:: Brief ::
In the following listing, find the lines containing "wallet" and report them.

(Dataset records begins)

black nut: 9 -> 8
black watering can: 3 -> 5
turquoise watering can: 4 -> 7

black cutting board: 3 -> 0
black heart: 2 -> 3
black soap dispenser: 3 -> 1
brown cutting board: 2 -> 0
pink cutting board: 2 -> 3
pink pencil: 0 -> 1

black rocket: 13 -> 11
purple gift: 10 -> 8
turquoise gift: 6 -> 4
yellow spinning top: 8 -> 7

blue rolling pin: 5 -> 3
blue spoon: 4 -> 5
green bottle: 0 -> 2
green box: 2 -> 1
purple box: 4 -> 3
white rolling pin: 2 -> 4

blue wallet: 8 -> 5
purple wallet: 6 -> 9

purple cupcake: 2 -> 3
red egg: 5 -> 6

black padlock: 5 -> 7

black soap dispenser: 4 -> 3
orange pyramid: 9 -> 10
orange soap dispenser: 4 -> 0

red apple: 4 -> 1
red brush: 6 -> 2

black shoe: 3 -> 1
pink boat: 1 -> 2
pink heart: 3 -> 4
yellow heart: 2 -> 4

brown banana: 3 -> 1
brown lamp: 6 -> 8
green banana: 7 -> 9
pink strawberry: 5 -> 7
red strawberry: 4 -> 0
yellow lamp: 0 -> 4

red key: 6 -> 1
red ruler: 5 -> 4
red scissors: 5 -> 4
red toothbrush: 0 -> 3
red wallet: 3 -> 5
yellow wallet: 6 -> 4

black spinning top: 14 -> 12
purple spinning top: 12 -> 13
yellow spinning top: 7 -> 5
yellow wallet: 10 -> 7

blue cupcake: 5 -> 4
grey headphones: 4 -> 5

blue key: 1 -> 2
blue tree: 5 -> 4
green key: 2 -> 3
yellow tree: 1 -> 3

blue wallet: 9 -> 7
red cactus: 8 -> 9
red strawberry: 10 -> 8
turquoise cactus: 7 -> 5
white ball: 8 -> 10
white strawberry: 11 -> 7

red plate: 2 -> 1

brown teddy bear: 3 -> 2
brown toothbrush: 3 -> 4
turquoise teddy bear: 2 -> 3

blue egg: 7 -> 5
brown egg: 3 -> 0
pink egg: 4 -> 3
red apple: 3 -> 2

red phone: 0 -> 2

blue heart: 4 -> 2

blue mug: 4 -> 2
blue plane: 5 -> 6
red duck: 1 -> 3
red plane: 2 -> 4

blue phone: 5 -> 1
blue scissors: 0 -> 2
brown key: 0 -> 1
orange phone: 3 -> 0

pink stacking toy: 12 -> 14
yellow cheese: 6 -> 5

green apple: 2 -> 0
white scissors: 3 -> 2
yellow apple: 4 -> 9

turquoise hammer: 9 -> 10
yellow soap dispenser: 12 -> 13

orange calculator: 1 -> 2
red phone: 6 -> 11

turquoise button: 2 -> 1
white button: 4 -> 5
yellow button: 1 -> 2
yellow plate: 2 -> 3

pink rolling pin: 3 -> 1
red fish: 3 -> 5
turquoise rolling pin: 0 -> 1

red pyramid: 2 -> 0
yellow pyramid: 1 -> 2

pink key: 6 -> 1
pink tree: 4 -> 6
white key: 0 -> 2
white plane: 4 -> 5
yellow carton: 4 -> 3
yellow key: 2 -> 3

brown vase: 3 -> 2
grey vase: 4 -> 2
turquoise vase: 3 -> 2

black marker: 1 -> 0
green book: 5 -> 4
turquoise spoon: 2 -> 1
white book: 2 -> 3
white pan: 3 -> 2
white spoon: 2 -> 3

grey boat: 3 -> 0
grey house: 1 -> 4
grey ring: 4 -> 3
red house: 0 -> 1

(Dataset records ends)

:: Response to this exercise ::
blue wallet: 8 -> 5
purple wallet: 6 -> 9
red wallet: 3 -> 5
yellow wallet: 6 -> 4
yellow wallet: 10 -> 7
blue wallet: 9 -> 7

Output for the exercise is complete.